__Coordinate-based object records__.
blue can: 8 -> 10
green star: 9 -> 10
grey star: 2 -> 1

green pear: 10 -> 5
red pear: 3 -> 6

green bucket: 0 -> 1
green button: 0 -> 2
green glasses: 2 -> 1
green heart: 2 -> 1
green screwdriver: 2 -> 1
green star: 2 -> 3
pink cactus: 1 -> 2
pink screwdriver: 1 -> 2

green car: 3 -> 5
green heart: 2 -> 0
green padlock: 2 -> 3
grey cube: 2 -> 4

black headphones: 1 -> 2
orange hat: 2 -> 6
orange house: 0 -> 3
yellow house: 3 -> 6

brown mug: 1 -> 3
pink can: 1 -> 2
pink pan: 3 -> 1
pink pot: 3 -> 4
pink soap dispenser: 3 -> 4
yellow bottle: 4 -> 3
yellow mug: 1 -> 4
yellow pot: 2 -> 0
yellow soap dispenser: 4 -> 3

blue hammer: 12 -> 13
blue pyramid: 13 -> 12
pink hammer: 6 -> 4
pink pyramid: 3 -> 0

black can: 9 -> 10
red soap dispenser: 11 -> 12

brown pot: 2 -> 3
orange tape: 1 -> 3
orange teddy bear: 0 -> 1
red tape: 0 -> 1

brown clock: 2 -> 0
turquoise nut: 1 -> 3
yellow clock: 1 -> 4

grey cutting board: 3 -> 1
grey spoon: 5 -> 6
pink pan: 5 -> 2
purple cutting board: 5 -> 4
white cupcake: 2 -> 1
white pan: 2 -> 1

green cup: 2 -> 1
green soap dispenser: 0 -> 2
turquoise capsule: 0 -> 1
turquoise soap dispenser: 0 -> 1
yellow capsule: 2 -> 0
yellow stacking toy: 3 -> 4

__What you have to do__. Output all of the entries, exactly as they are written.

__Answer space__.
blue can: 8 -> 10
green star: 9 -> 10
grey star: 2 -> 1

green pear: 10 -> 5
red pear: 3 -> 6

green bucket: 0 -> 1
green button: 0 -> 2
green glasses: 2 -> 1
green heart: 2 -> 1
green screwdriver: 2 -> 1
green star: 2 -> 3
pink cactus: 1 -> 2
pink screwdriver: 1 -> 2

green car: 3 -> 5
green heart: 2 -> 0
green padlock: 2 -> 3
grey cube: 2 -> 4

black headphones: 1 -> 2
orange hat: 2 -> 6
orange house: 0 -> 3
yellow house: 3 -> 6

brown mug: 1 -> 3
pink can: 1 -> 2
pink pan: 3 -> 1
pink pot: 3 -> 4
pink soap dispenser: 3 -> 4
yellow bottle: 4 -> 3
yellow mug: 1 -> 4
yellow pot: 2 -> 0
yellow soap dispenser: 4 -> 3

blue hammer: 12 -> 13
blue pyramid: 13 -> 12
pink hammer: 6 -> 4
pink pyramid: 3 -> 0

black can: 9 -> 10
red soap dispenser: 11 -> 12

brown pot: 2 -> 3
orange tape: 1 -> 3
orange teddy bear: 0 -> 1
red tape: 0 -> 1

brown clock: 2 -> 0
turquoise nut: 1 -> 3
yellow clock: 1 -> 4

grey cutting board: 3 -> 1
grey spoon: 5 -> 6
pink pan: 5 -> 2
purple cutting board: 5 -> 4
white cupcake: 2 -> 1
white pan: 2 -> 1

green cup: 2 -> 1
green soap dispenser: 0 -> 2
turquoise capsule: 0 -> 1
turquoise soap dispenser: 0 -> 1
yellow capsule: 2 -> 0
yellow stacking toy: 3 -> 4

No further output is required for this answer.